◆ ASSIGNMENT: Nothing outside the range below should be printed. Output exactly the lines from the line with "nothing => bouteille/violet (720,281)" to the line with "anneau/orange (141,237) =>", both included.

◆ RECORD SET:
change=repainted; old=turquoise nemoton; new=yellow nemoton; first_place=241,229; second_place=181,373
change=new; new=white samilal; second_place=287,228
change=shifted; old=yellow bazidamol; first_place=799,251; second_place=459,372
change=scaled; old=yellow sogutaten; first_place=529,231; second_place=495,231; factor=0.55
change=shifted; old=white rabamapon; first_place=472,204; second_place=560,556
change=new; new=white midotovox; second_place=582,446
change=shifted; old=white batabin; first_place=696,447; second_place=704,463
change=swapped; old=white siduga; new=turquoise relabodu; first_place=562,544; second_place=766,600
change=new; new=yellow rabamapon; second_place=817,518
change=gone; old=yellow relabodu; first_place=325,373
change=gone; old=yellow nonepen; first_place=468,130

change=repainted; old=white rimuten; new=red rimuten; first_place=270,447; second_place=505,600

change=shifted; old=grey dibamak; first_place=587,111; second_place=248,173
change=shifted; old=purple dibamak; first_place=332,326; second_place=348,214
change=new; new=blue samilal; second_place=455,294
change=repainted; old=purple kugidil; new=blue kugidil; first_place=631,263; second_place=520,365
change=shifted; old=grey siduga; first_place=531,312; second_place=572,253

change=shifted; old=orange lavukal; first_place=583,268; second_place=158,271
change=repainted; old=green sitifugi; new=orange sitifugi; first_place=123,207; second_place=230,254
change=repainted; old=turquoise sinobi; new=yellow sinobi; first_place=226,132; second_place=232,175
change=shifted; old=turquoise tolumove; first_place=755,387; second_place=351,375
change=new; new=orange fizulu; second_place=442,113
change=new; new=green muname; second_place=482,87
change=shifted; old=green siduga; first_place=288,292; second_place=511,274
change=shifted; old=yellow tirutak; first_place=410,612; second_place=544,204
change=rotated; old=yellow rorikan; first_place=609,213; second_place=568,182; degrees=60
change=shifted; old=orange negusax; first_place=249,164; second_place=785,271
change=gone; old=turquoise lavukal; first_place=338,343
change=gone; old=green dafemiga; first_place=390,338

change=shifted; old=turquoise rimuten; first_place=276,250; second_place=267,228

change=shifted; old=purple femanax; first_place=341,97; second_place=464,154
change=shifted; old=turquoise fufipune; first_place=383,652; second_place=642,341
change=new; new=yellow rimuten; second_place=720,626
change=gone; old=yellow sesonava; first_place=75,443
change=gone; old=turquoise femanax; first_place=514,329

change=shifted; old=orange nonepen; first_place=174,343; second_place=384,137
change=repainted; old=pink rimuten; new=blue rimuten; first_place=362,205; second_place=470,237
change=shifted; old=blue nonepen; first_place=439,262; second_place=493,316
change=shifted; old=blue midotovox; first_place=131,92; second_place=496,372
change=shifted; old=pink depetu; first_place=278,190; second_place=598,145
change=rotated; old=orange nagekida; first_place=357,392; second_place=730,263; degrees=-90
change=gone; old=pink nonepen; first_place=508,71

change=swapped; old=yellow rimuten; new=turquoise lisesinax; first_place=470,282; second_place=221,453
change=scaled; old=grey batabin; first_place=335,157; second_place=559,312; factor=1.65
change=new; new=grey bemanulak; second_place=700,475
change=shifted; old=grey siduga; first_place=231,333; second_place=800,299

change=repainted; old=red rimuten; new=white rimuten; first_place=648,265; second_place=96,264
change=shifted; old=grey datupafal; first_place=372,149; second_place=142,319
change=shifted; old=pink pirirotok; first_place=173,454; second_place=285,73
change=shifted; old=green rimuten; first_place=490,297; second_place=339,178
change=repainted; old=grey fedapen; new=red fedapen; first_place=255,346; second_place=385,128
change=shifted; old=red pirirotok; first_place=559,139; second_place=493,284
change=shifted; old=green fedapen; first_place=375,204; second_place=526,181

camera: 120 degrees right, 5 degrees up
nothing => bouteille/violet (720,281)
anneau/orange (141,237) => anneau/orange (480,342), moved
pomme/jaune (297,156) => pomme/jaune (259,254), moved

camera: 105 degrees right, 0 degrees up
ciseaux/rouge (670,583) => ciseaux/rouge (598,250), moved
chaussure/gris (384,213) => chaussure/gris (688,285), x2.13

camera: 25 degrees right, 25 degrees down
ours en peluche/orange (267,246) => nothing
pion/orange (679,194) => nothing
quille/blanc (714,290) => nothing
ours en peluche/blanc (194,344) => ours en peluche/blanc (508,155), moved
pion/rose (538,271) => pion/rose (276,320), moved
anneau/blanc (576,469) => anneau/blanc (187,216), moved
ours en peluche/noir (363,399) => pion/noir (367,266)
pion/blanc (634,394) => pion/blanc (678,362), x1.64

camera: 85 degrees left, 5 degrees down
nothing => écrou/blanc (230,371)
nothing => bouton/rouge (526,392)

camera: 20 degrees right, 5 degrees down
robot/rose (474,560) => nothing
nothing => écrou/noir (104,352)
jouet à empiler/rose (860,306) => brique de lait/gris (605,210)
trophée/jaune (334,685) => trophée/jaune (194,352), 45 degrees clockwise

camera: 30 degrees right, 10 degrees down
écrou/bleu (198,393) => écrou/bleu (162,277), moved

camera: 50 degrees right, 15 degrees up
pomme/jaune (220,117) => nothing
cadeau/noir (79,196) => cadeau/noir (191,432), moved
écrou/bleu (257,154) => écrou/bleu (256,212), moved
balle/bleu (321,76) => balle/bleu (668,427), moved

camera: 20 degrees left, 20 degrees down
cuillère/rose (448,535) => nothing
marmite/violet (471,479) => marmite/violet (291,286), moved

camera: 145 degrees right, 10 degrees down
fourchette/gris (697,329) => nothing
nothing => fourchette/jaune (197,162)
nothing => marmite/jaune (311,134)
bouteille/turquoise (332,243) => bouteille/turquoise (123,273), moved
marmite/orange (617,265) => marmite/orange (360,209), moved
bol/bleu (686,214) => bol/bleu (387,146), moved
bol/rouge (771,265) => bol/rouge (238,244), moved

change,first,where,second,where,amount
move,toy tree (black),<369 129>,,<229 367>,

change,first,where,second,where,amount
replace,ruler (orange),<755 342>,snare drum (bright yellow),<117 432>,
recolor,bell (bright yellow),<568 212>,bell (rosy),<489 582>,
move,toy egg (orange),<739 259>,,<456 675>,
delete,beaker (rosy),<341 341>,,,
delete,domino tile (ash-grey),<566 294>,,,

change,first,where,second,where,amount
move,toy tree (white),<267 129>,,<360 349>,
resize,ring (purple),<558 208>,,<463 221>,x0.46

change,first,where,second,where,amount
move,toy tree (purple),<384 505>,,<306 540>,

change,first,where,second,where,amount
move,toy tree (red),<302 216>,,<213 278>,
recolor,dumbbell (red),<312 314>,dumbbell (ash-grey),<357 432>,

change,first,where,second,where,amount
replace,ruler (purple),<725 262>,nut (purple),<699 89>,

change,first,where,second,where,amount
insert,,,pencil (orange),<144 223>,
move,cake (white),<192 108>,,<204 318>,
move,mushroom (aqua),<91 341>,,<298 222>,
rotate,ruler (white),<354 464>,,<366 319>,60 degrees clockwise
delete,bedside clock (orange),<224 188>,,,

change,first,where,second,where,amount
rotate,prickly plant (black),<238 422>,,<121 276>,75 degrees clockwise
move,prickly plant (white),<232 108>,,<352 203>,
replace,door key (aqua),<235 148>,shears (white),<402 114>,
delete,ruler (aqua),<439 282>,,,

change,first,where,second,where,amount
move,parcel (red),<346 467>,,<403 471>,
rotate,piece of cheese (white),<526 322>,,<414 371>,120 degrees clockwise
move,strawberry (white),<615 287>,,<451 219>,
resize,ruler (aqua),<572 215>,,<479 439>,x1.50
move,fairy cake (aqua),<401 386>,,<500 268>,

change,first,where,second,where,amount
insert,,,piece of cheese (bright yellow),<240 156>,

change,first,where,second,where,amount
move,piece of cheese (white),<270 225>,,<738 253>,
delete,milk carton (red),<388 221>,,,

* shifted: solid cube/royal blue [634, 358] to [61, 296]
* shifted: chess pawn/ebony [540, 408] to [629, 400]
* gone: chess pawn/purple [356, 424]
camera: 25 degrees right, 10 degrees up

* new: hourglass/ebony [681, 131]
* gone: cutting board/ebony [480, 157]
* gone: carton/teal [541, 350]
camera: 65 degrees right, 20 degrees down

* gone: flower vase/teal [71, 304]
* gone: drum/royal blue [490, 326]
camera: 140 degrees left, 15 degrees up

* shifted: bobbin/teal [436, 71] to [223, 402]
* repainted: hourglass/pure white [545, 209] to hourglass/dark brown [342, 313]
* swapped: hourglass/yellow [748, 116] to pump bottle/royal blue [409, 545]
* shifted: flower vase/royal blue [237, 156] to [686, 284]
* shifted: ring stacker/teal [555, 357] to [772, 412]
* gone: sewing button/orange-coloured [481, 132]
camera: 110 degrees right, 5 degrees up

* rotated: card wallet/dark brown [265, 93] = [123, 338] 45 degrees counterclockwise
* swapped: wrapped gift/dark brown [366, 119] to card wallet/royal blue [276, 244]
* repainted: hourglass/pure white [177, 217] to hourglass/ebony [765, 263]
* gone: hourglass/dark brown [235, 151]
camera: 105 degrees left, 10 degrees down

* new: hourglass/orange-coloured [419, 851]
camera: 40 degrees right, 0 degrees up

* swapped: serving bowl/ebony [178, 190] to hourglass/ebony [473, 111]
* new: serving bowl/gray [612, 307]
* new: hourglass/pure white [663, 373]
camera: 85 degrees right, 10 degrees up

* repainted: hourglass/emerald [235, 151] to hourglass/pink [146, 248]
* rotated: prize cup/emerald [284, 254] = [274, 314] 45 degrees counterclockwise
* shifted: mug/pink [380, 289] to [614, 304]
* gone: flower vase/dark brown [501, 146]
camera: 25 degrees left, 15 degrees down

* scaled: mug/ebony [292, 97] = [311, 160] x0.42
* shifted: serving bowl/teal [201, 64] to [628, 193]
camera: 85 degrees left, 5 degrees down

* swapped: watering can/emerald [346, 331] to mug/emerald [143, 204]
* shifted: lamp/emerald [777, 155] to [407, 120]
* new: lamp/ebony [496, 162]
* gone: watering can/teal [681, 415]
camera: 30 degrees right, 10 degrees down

◆ EXERCISE OUTPUT:
nothing => bouteille/violet (720,281)
anneau/orange (141,237) => anneau/orange (480,342), moved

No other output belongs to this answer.